**EXERCISE PROMPT**
Beginning with the line that contains "black goblet: 14 -> 11" in the material below, print each line exactly until the line that contains "orange truck: 4 -> 1" has been printed, then stop.

**RECORD SET**
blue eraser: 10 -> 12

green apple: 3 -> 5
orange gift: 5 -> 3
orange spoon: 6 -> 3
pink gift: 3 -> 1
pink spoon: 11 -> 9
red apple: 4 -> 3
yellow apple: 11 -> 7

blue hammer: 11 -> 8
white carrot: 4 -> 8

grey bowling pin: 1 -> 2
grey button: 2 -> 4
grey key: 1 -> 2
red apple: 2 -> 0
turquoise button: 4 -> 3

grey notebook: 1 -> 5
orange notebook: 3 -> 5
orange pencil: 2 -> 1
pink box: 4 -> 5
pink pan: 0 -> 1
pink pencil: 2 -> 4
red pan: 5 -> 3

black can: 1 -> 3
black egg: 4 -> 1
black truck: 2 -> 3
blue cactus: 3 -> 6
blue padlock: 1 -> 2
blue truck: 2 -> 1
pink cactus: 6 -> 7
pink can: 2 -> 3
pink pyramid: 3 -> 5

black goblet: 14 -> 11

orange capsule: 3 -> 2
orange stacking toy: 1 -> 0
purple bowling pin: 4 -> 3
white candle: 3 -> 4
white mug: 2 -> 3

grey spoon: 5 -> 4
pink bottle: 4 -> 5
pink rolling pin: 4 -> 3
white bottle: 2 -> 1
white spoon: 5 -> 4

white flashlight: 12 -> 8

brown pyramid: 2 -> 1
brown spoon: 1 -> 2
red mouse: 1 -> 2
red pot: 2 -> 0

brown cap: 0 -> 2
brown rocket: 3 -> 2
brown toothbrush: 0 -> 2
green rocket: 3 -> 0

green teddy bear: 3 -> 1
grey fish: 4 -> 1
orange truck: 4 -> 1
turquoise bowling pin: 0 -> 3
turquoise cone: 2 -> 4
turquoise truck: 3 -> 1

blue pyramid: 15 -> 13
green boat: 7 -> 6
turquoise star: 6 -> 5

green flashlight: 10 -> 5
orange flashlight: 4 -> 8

**EXERCISE RESULT**
black goblet: 14 -> 11

orange capsule: 3 -> 2
orange stacking toy: 1 -> 0
purple bowling pin: 4 -> 3
white candle: 3 -> 4
white mug: 2 -> 3

grey spoon: 5 -> 4
pink bottle: 4 -> 5
pink rolling pin: 4 -> 3
white bottle: 2 -> 1
white spoon: 5 -> 4

white flashlight: 12 -> 8

brown pyramid: 2 -> 1
brown spoon: 1 -> 2
red mouse: 1 -> 2
red pot: 2 -> 0

brown cap: 0 -> 2
brown rocket: 3 -> 2
brown toothbrush: 0 -> 2
green rocket: 3 -> 0

green teddy bear: 3 -> 1
grey fish: 4 -> 1
orange truck: 4 -> 1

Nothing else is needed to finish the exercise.